◆ Exercise aim ◆
If a record holds a picture, leave the picture out and repeat everything else exactly.

◆ Dataset records ◆
********

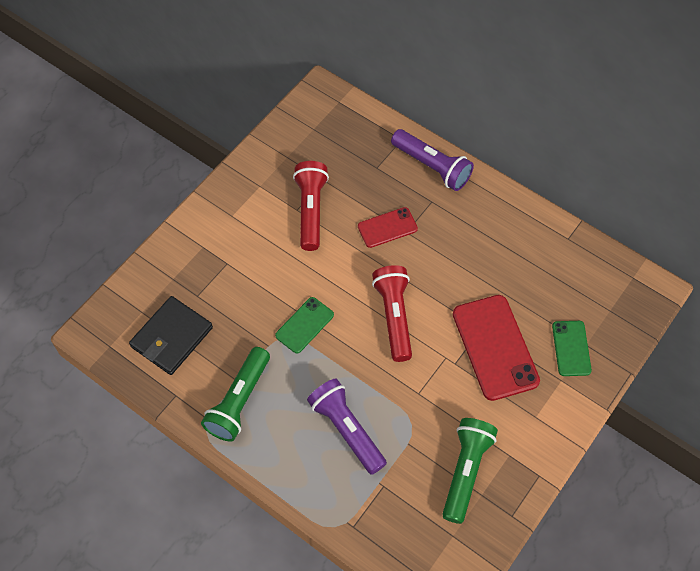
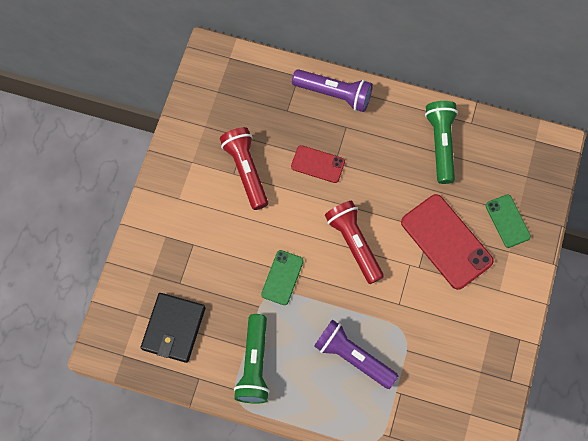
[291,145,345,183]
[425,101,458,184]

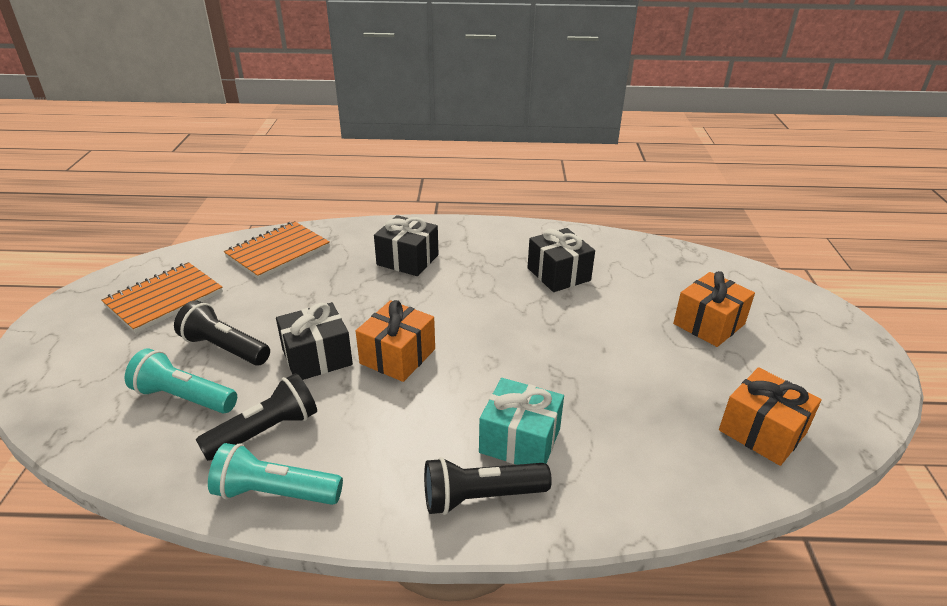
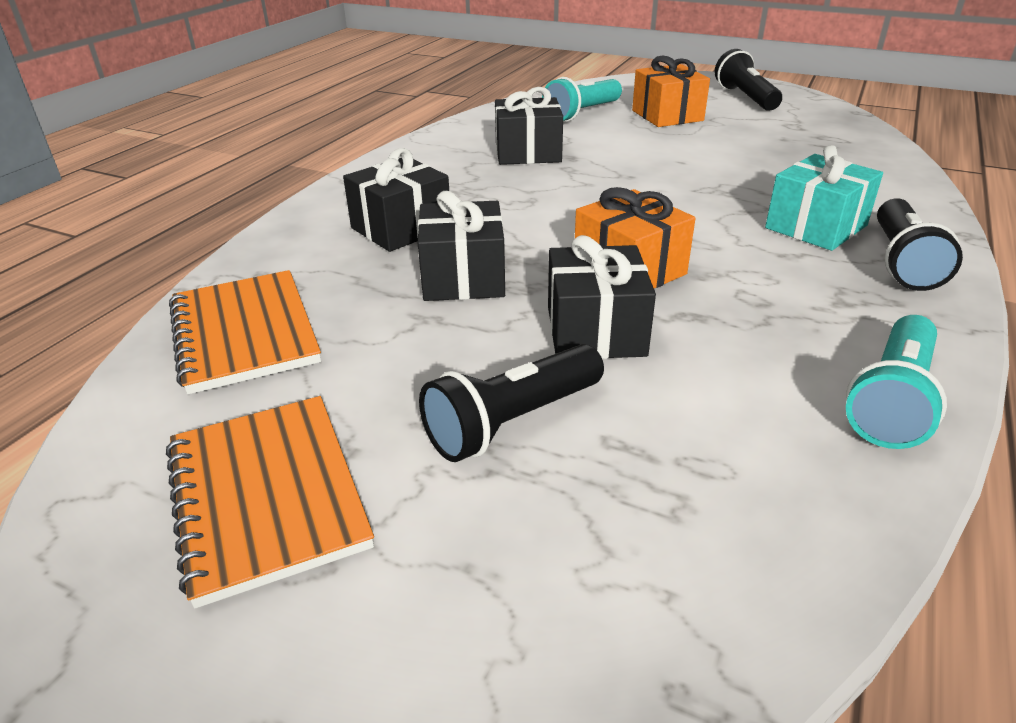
[542,77,622,122]
[719,367,822,466] (first image)
[715,49,782,111]
[418,191,505,301]

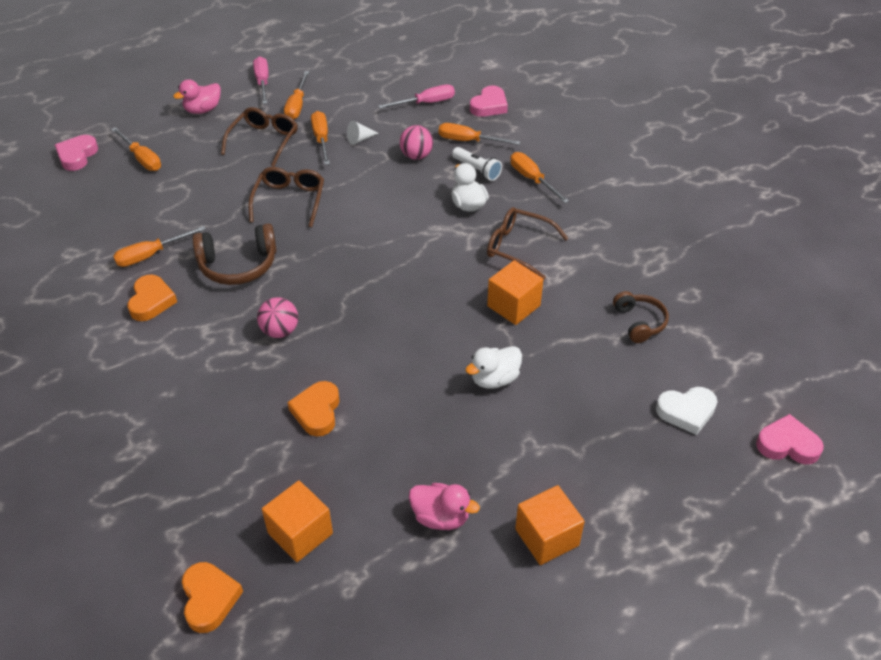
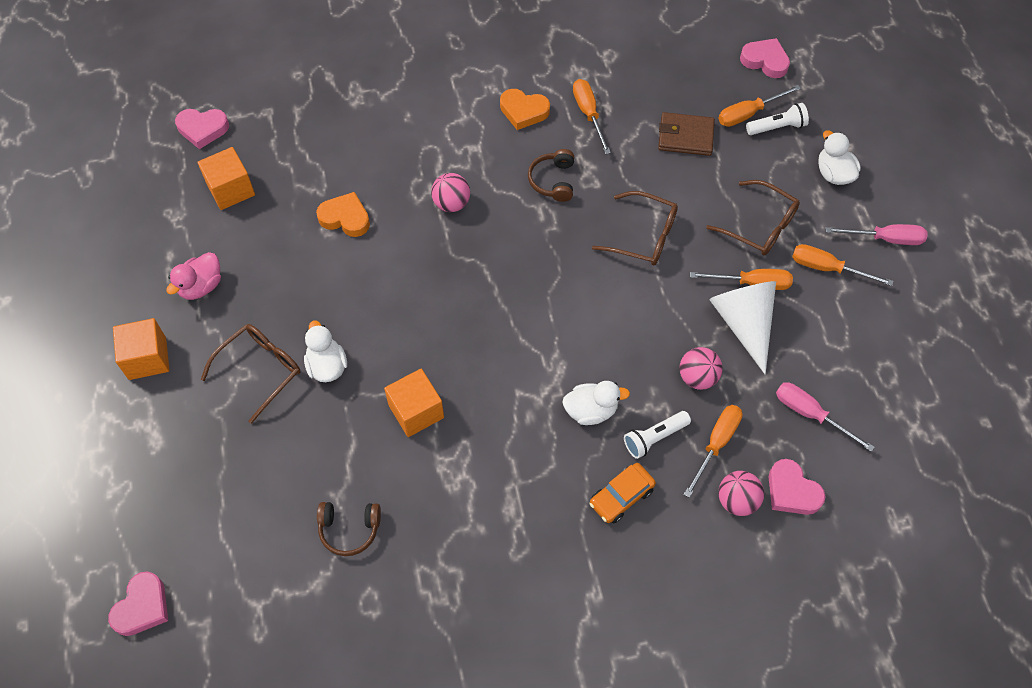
[818,130,861,185]
[776,382,875,452]
[709,281,776,374]
[590,463,656,523]
[201,324,300,424]
[528,149,574,202]
[656,387,717,435] (first image)
[175,109,229,149]
[746,103,809,135]
[658,112,715,156]
[718,471,764,516]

********

◆ Expected answer ◆
[291,145,345,183]
[425,101,458,184]

[542,77,622,122]
[719,367,822,466] (first image)
[715,49,782,111]
[418,191,505,301]

[818,130,861,185]
[776,382,875,452]
[709,281,776,374]
[590,463,656,523]
[201,324,300,424]
[528,149,574,202]
[656,387,717,435] (first image)
[175,109,229,149]
[746,103,809,135]
[658,112,715,156]
[718,471,764,516]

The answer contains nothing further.